■ WHAT IS NEEDED
A complete answer includes every line below with the word "VRAW".
--- RECORDS Enclosed Below ---
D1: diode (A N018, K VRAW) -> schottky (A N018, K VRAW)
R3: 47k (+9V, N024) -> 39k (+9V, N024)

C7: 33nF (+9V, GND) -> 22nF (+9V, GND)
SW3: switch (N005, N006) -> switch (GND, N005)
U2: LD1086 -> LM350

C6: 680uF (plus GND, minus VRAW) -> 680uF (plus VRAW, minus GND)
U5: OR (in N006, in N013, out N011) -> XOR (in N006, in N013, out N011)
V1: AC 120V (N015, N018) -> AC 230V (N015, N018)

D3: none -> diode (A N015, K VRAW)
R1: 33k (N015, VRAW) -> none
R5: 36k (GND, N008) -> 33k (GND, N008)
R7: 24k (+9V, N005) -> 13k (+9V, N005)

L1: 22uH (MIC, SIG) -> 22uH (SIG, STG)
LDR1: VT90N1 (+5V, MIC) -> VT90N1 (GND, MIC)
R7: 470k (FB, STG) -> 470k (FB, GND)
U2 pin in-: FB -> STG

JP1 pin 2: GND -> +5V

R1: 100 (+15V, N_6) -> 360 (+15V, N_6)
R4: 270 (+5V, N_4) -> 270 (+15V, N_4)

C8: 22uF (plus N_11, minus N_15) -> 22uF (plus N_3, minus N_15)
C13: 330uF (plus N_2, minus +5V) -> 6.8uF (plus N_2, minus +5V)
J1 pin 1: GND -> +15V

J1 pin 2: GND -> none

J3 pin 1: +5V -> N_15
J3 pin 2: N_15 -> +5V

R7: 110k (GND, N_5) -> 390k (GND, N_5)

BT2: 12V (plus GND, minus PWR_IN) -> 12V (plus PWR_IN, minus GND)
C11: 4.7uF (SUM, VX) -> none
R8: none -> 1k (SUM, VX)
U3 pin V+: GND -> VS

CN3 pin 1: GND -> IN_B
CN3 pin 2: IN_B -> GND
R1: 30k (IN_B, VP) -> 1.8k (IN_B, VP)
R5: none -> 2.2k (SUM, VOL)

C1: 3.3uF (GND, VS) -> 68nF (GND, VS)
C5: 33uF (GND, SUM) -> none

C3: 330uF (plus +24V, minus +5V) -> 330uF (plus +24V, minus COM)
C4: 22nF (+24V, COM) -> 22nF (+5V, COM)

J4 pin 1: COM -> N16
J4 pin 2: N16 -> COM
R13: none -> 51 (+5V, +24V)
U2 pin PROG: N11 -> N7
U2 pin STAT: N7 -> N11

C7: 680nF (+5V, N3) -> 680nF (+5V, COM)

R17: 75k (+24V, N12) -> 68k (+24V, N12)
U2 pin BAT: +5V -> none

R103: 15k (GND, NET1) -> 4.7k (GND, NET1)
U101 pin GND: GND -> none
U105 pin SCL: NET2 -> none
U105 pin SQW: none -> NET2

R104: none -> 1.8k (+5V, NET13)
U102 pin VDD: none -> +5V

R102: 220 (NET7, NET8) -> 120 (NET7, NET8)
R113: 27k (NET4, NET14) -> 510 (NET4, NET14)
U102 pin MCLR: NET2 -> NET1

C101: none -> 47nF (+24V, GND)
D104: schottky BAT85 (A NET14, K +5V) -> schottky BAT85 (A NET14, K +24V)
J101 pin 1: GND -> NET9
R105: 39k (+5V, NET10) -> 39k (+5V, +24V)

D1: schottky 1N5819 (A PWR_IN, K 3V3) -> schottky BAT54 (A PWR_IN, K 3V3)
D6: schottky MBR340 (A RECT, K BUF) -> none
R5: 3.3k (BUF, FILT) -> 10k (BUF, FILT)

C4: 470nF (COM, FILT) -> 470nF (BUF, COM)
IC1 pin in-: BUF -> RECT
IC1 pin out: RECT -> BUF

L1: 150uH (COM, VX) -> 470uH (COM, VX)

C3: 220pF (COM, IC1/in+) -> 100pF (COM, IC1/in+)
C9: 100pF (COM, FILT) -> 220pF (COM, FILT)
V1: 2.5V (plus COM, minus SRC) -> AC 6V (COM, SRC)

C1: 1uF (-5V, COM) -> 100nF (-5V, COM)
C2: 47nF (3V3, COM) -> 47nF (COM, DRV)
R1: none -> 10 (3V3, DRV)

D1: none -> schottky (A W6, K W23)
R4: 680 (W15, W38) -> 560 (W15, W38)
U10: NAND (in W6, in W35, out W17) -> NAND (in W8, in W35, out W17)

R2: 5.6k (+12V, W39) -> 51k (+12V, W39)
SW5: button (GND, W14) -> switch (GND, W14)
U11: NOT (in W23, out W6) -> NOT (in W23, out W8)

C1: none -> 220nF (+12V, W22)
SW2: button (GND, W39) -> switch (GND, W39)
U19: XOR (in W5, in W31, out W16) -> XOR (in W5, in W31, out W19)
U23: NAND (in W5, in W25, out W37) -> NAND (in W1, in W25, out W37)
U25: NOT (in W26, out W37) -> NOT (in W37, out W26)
--- End of Enclosed RECORDS ---
■ RESPONSE
D1: diode (A N018, K VRAW) -> schottky (A N018, K VRAW)
C6: 680uF (plus GND, minus VRAW) -> 680uF (plus VRAW, minus GND)
D3: none -> diode (A N015, K VRAW)
R1: 33k (N015, VRAW) -> none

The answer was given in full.